What the task requires.
Would you please copy every line from the records that contains the word "white"?

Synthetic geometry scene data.

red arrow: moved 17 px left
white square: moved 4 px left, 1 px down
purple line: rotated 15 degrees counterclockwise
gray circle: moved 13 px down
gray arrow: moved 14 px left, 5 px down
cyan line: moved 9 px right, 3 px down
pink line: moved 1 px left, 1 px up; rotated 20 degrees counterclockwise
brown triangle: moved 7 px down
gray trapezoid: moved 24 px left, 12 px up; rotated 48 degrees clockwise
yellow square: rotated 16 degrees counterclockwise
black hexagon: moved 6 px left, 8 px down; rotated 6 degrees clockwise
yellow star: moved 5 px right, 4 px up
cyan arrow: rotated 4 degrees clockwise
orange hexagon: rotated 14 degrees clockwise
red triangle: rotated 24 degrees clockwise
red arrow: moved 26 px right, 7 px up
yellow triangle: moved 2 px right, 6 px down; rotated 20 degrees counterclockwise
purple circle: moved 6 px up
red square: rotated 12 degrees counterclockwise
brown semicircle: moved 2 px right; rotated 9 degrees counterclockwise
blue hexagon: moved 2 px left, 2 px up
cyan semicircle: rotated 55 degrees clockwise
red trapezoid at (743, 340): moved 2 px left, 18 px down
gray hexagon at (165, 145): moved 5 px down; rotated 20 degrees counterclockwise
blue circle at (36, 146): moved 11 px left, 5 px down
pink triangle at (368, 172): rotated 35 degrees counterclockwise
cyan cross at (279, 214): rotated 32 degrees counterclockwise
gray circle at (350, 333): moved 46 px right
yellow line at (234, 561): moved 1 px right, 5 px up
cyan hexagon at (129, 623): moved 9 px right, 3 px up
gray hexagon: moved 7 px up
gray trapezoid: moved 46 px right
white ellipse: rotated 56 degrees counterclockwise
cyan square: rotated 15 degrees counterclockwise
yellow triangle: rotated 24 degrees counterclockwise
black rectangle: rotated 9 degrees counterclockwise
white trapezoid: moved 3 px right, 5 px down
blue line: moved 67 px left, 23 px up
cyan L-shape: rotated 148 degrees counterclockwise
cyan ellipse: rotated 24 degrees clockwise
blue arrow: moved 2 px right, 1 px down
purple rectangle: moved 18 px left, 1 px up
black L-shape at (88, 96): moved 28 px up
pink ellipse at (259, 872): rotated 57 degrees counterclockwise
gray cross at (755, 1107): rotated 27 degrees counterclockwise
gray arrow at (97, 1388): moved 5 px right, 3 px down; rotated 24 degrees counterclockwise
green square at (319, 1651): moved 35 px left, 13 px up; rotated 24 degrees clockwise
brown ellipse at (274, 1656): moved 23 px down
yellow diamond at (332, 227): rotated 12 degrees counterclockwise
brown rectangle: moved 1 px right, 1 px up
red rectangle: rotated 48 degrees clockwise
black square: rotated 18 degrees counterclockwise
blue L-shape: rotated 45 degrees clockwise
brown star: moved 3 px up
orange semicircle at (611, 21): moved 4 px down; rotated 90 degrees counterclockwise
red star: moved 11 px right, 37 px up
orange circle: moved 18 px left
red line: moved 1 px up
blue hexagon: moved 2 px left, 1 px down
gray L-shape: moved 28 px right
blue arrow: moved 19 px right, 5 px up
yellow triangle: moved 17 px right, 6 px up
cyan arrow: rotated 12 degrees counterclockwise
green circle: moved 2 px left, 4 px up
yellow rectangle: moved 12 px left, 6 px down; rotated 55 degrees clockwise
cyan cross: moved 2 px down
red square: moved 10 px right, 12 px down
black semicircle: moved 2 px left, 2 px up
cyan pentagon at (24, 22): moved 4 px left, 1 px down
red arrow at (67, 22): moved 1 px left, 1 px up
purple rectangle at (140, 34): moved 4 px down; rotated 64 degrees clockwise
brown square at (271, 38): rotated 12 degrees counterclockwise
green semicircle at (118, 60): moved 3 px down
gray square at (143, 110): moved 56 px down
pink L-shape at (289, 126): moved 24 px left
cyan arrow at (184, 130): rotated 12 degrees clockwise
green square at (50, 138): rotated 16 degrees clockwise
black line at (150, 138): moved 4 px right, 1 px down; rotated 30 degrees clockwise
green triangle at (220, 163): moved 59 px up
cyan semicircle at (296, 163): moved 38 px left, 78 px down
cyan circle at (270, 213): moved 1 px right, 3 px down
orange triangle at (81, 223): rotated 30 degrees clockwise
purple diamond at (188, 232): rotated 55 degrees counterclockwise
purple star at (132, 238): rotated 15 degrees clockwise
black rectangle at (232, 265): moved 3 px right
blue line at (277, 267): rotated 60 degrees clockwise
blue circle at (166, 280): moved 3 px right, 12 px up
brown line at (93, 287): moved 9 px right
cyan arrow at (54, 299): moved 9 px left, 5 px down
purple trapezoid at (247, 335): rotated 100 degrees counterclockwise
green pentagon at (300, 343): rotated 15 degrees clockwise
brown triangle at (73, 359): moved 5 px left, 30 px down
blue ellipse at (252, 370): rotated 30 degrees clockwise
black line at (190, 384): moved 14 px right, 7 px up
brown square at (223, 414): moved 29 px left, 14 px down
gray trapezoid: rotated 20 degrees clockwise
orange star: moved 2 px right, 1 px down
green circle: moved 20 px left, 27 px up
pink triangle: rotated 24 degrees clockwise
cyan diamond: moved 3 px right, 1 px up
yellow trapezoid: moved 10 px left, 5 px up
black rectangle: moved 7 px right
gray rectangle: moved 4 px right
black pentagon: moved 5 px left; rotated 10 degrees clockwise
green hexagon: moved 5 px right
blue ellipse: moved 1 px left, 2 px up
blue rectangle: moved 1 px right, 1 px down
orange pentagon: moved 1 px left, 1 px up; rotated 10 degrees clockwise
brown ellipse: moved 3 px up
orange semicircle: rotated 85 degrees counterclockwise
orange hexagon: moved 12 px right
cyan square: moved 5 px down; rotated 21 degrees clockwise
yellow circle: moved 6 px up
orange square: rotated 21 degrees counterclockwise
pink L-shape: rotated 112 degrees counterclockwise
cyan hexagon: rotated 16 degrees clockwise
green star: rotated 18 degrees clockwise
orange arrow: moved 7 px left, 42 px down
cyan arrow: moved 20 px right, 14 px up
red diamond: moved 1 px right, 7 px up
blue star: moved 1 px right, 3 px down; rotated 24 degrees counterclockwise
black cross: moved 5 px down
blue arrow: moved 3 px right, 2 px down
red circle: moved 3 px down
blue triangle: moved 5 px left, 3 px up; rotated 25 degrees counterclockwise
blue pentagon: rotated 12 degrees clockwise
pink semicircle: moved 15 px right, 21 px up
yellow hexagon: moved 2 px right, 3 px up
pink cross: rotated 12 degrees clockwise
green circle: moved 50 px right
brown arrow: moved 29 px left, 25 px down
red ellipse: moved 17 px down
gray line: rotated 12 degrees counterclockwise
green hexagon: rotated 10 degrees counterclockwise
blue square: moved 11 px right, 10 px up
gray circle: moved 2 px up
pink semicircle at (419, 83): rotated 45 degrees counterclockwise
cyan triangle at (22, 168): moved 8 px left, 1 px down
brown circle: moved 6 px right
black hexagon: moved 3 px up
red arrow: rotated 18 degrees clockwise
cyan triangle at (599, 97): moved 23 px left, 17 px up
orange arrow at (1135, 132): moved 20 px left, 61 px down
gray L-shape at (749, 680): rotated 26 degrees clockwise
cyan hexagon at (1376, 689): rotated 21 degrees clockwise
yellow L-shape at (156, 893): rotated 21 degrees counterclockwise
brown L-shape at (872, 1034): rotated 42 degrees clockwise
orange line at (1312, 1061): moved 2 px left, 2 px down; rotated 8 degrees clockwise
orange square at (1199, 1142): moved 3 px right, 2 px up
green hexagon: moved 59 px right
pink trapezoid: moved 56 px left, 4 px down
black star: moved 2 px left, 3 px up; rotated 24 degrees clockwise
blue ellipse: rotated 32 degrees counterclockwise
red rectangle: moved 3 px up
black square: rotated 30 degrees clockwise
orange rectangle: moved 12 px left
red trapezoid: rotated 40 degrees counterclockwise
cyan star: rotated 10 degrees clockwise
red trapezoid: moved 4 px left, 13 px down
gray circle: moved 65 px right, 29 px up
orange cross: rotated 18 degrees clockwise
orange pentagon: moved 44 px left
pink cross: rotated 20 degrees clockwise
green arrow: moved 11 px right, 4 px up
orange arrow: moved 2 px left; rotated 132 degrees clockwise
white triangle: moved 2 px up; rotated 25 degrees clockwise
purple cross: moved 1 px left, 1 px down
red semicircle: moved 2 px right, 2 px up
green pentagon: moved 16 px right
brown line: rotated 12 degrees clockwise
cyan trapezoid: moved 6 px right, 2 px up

Solution for this task.
white square: moved 4 px left, 1 px down
white ellipse: rotated 56 degrees counterclockwise
white trapezoid: moved 3 px right, 5 px down
white triangle: moved 2 px up; rotated 25 degrees clockwise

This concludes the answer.